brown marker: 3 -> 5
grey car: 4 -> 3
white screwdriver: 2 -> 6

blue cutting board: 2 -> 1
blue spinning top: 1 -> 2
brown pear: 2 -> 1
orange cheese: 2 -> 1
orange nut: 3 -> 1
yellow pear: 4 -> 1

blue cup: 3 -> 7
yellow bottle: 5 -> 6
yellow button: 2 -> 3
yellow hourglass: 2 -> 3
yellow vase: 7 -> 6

——————

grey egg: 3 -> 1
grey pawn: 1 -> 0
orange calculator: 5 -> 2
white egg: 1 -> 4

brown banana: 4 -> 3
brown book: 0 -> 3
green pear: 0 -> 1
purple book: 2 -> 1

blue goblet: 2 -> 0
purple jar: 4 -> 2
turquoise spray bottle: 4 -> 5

——————

### [Aim of the task]
Retype exactly the span of lines from the one with "brown pear: 2 -> 1" through the one with "yellow vase: 7 -> 6"; include both ends and omit the rest of the material.

### [Solution to the problem]
brown pear: 2 -> 1
orange cheese: 2 -> 1
orange nut: 3 -> 1
yellow pear: 4 -> 1

blue cup: 3 -> 7
yellow bottle: 5 -> 6
yellow button: 2 -> 3
yellow hourglass: 2 -> 3
yellow vase: 7 -> 6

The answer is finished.